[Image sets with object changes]
• • • •

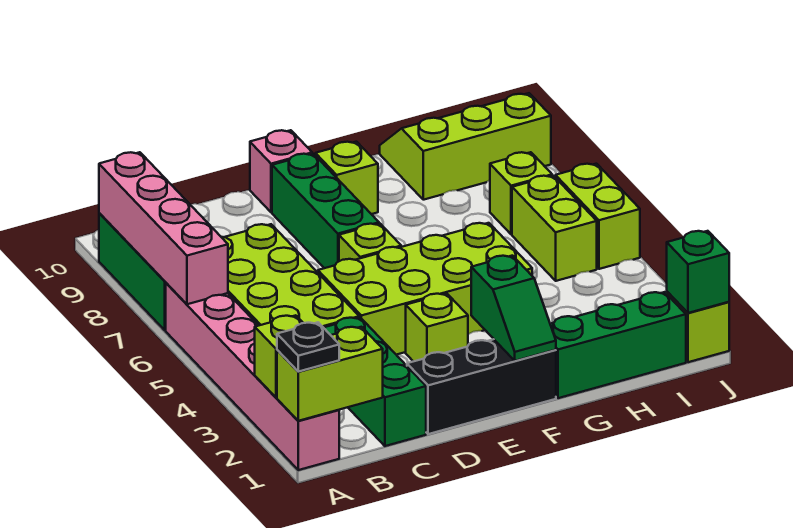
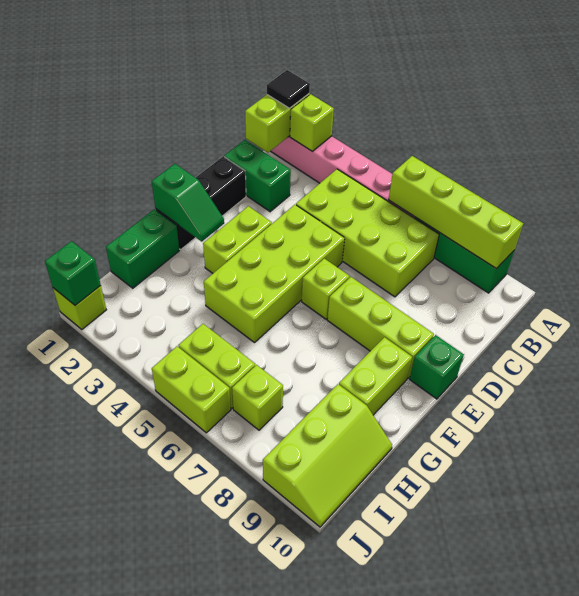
black 1x1 plate [277,322,339,372] -> black 1x1 tile [267,70,310,108]
pink 1x4 brick [99,152,228,304] -> lime 1x4 brick [389,156,523,269]
green 1x3 brick [323,317,426,446] -> green 1x2 brick [224,140,291,212]
lime 1x1 brick [406,293,468,362] -> lime 1x2 brick [203,206,272,273]
green 1x3 brick [272,154,379,268] -> lime 1x3 brick [327,277,434,378]
pink 1x1 brick [250,130,312,212] -> green 1x1 brick [410,335,464,399]
green 1x2 slope [471,256,556,361] -> green 1x2 slope turned to [152,164,224,242]
lime 1x1 brick [315,142,378,214] -> lime 1x2 brick [339,337,412,415]
green 1x3 brick [550,292,686,398] -> green 1x2 brick [106,210,179,288]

• • • •

→ To do:
Which lines in the data hold the string "green"? Copy each of them.

→ Result:
green 1x3 brick [323,317,426,446] -> green 1x2 brick [224,140,291,212]
green 1x3 brick [272,154,379,268] -> lime 1x3 brick [327,277,434,378]
pink 1x1 brick [250,130,312,212] -> green 1x1 brick [410,335,464,399]
green 1x2 slope [471,256,556,361] -> green 1x2 slope turned to [152,164,224,242]
green 1x3 brick [550,292,686,398] -> green 1x2 brick [106,210,179,288]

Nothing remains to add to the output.